**Material for this task**
● ● ● ●
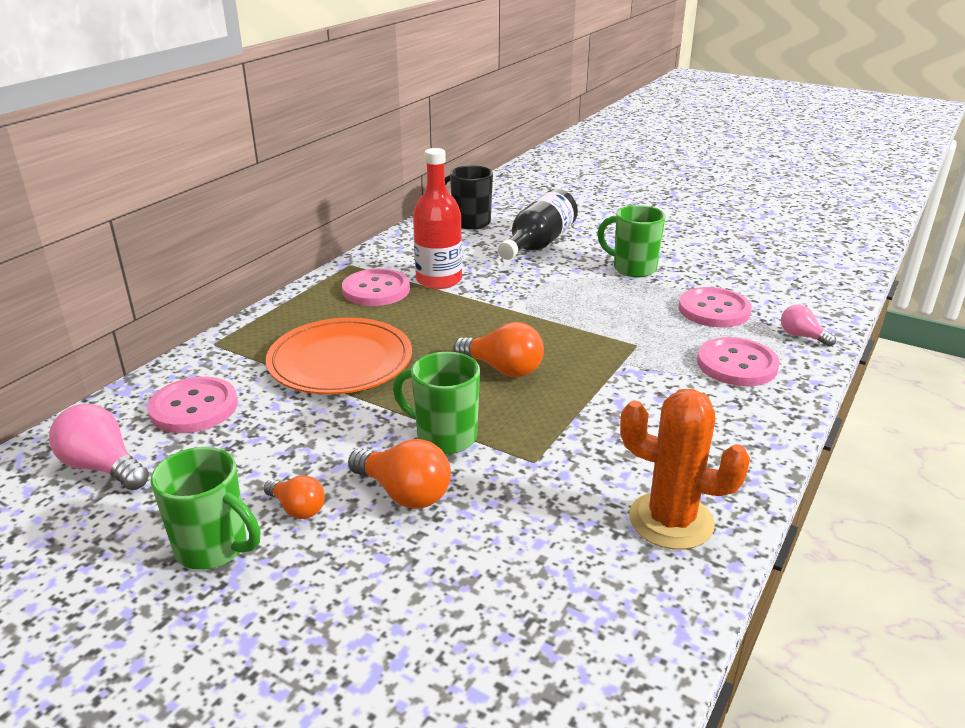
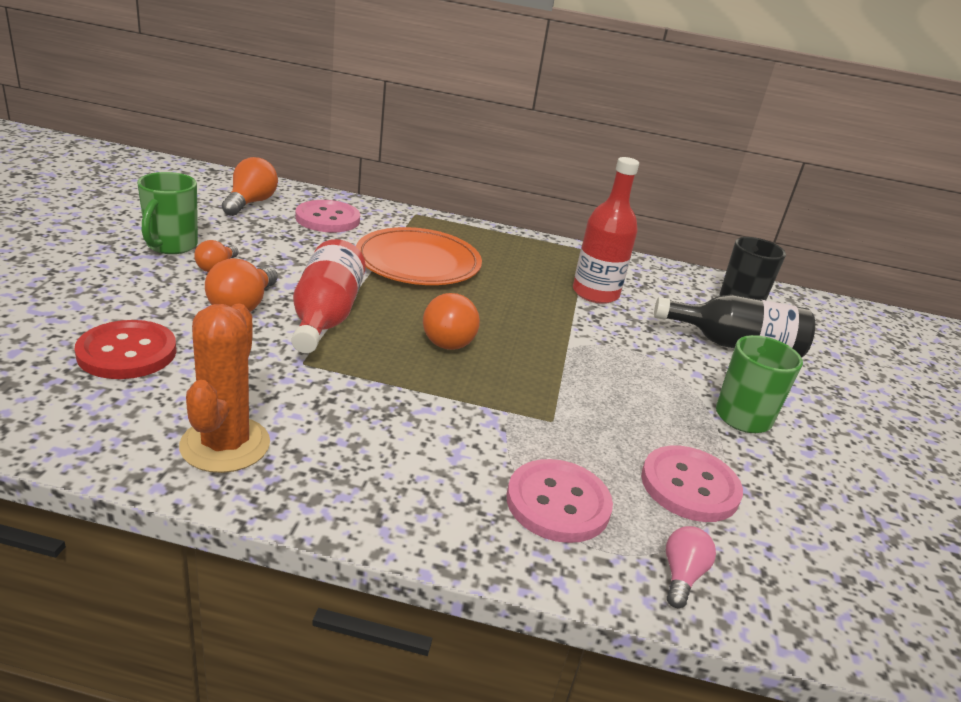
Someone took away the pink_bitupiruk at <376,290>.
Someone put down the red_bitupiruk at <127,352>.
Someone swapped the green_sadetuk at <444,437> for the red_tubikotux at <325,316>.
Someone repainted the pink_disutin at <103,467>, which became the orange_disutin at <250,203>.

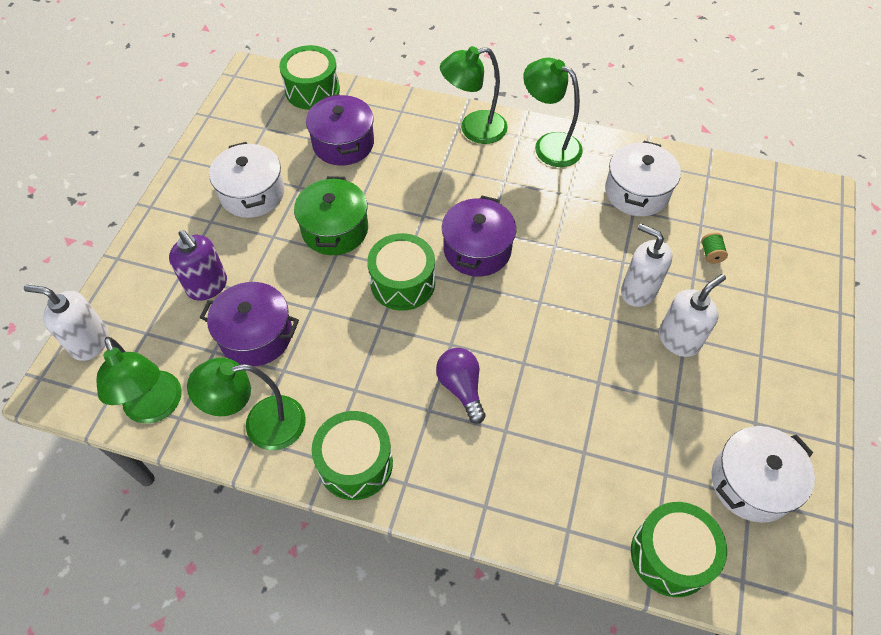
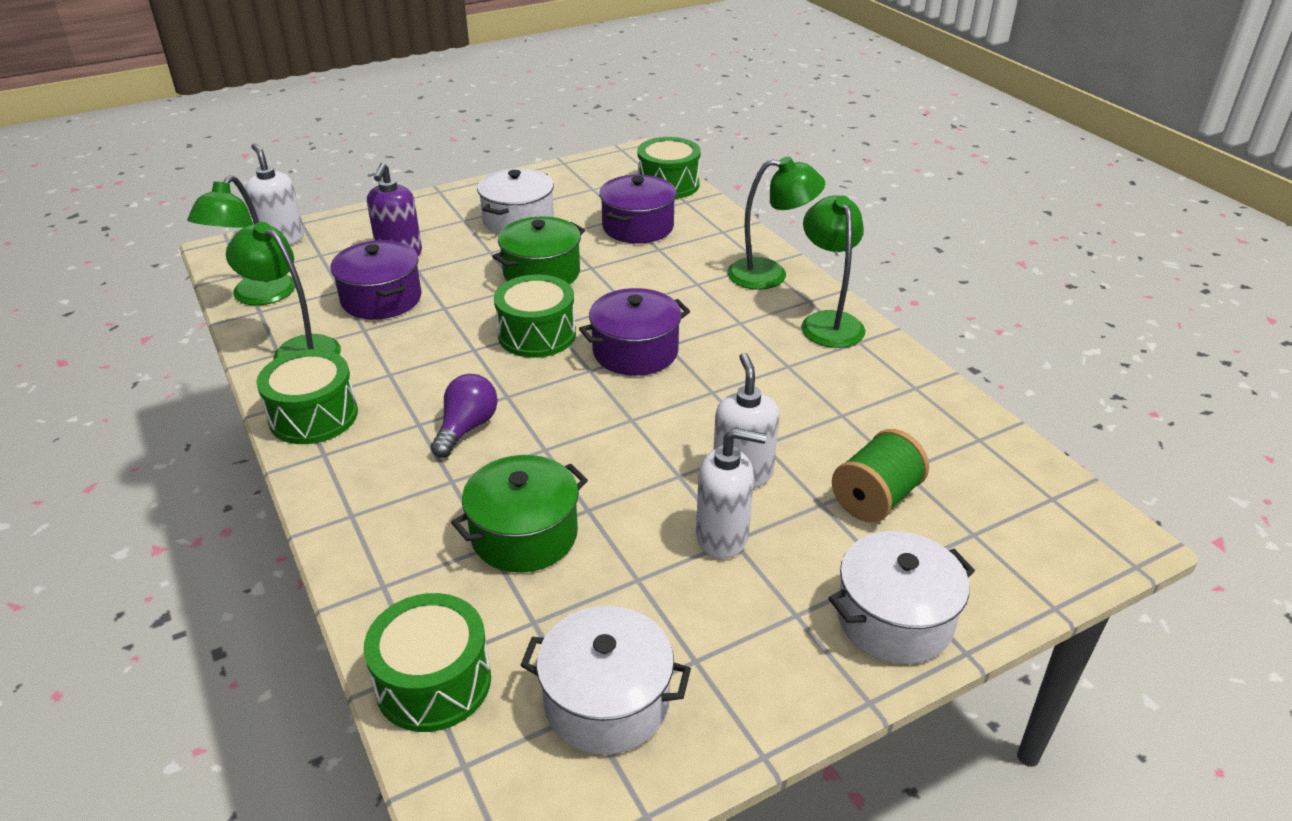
Someone put down the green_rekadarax at <524,535>.
Someone carried the white_rekadarax from <636,192> to <894,619>.
Someone rotated the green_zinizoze at <473,129> by 150 degrees clockwise.
Someone scaled the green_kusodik at <711,254> by 2.10.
● ● ● ●
**The task**
Give the records back verbatim, pictures excluded.

**Result of the task**
Someone took away the pink_bitupiruk at <376,290>.
Someone put down the red_bitupiruk at <127,352>.
Someone swapped the green_sadetuk at <444,437> for the red_tubikotux at <325,316>.
Someone repainted the pink_disutin at <103,467>, which became the orange_disutin at <250,203>.

Someone put down the green_rekadarax at <524,535>.
Someone carried the white_rekadarax from <636,192> to <894,619>.
Someone rotated the green_zinizoze at <473,129> by 150 degrees clockwise.
Someone scaled the green_kusodik at <711,254> by 2.10.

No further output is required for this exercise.